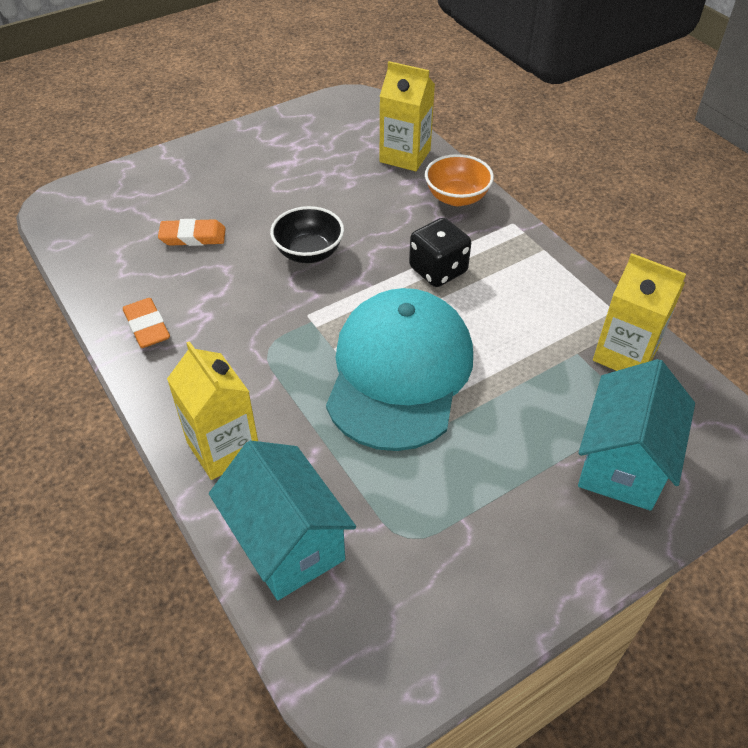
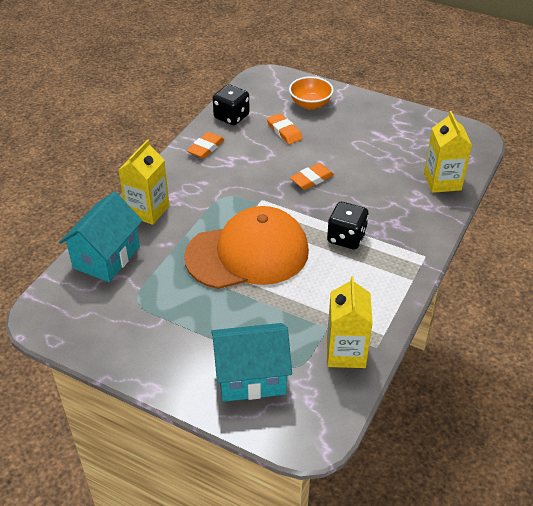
camera: 60 degrees right, 5 degrees down
(108, 272) = (231, 117): none -> black dice
(309, 252) = (312, 179): black bowl -> orange eraser
(399, 372) = (247, 253): turquoise cap -> orange cap
(456, 197) = (424, 220): orange bowl -> orange bowl (310, 104)

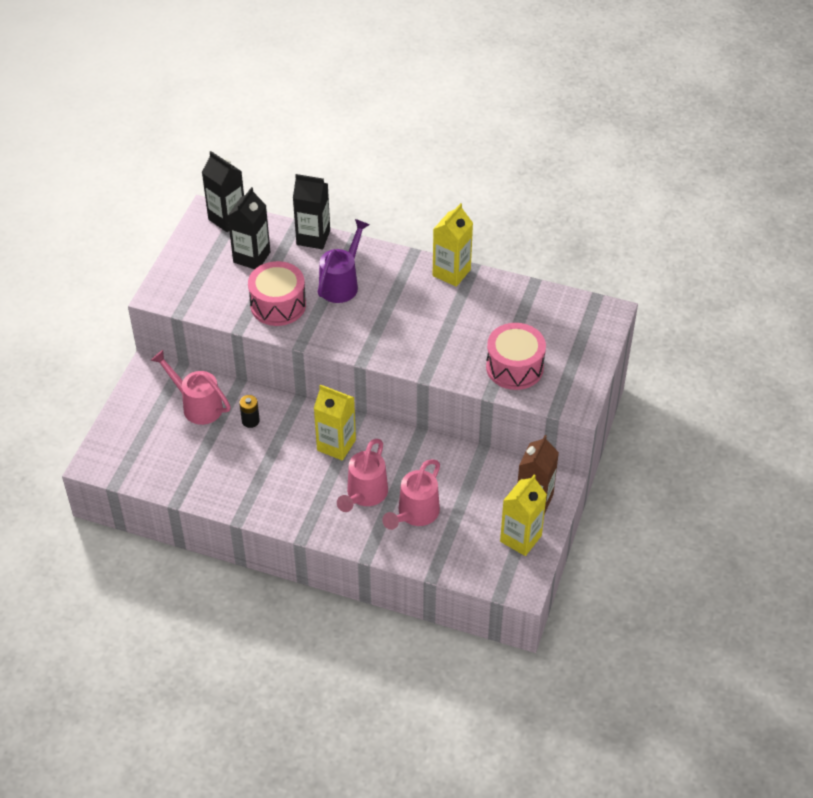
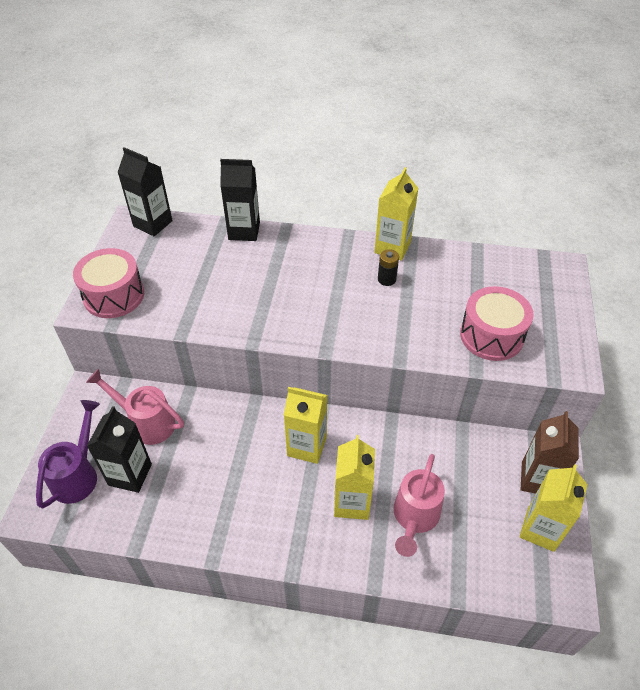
camera: 10 degrees left, 0 degrees up
(250, 421) = (208, 432): black battery -> black battery (386, 279)
(251, 257) = (184, 257): black carton -> black carton (130, 474)
(278, 305) = (220, 302): pink drum -> pink drum (114, 295)
(341, 284) = (283, 272): purple watering can -> purple watering can (78, 475)
(364, 495) = (352, 502): pink watering can -> yellow carton

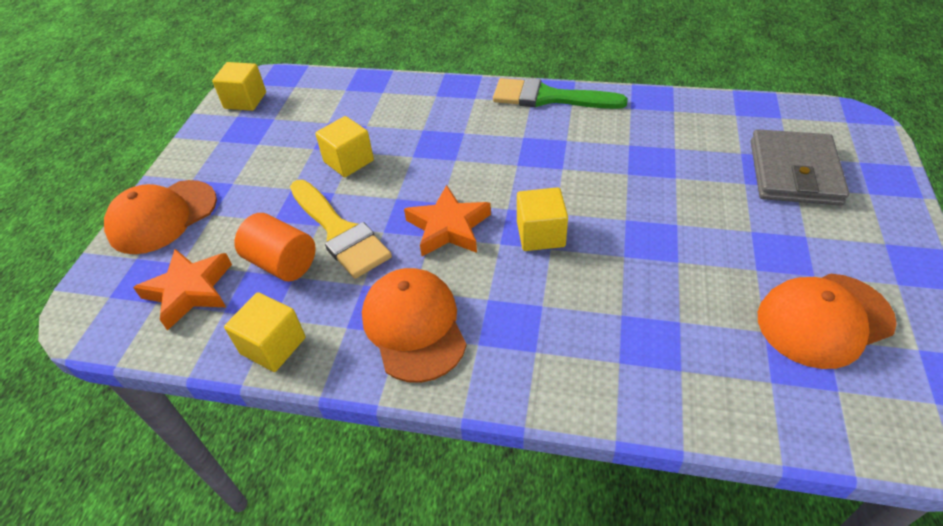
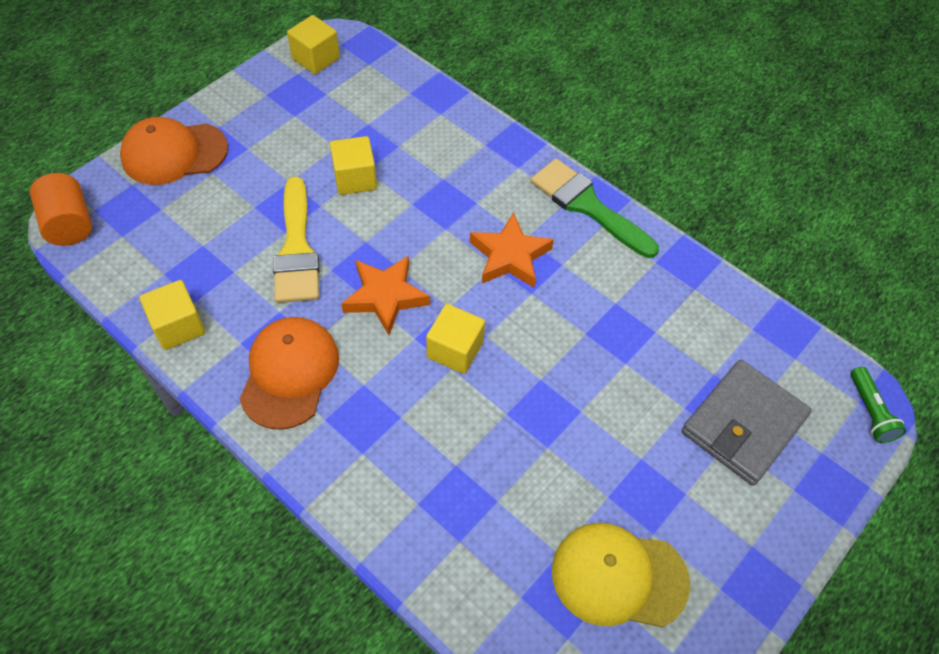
camera: 25 degrees right, 10 degrees up
(189, 291) = (151, 239): orange star -> orange star (510, 256)
(282, 263) = (233, 254): orange cylinder -> orange cylinder (69, 224)
(824, 320) = (618, 576): orange cap -> yellow cap
(859, 123) = (870, 411): none -> green flashlight

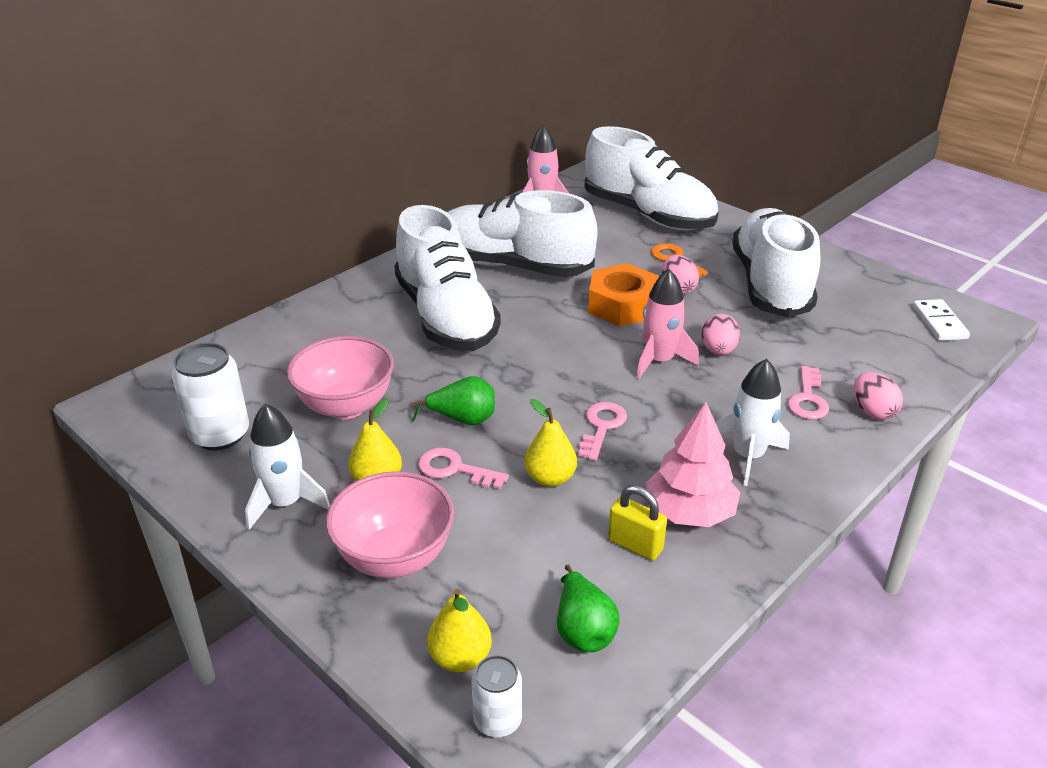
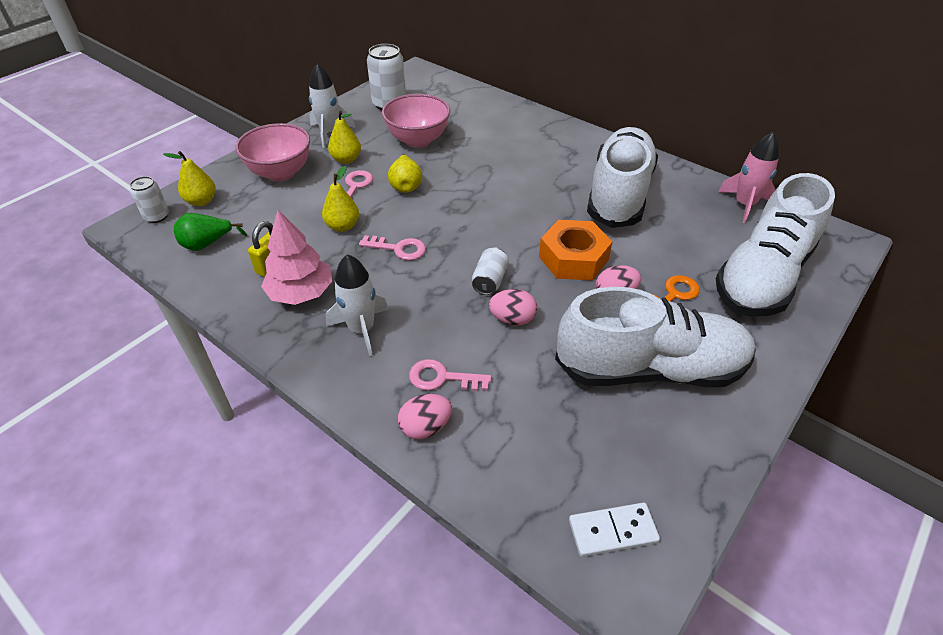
camera: 85 degrees right, 10 degrees up
(446, 317) = (530, 168): white shoe -> none
(463, 419) = (406, 186): green pear -> yellow pear
(659, 361) = (489, 281): pink rocket -> white can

———

### What needs to be done
A word-for-word copy of the records is needed, one that contains no pictures.

### Solution for this task
camera: 60 degrees right, 5 degrees down
(108, 272) = (231, 117): none -> black dice
(309, 252) = (312, 179): black bowl -> orange eraser
(399, 372) = (247, 253): turquoise cap -> orange cap
(456, 197) = (424, 220): orange bowl -> orange bowl (310, 104)

camera: 10 degrees left, 0 degrees up
(250, 421) = (208, 432): black battery -> black battery (386, 279)
(251, 257) = (184, 257): black carton -> black carton (130, 474)
(278, 305) = (220, 302): pink drum -> pink drum (114, 295)
(341, 284) = (283, 272): purple watering can -> purple watering can (78, 475)
(364, 495) = (352, 502): pink watering can -> yellow carton

camera: 25 degrees right, 10 degrees up
(189, 291) = (151, 239): orange star -> orange star (510, 256)
(282, 263) = (233, 254): orange cylinder -> orange cylinder (69, 224)
(824, 320) = (618, 576): orange cap -> yellow cap
(859, 123) = (870, 411): none -> green flashlight

camera: 85 degrees right, 10 degrees up
(446, 317) = (530, 168): white shoe -> none
(463, 419) = (406, 186): green pear -> yellow pear
(659, 361) = (489, 281): pink rocket -> white can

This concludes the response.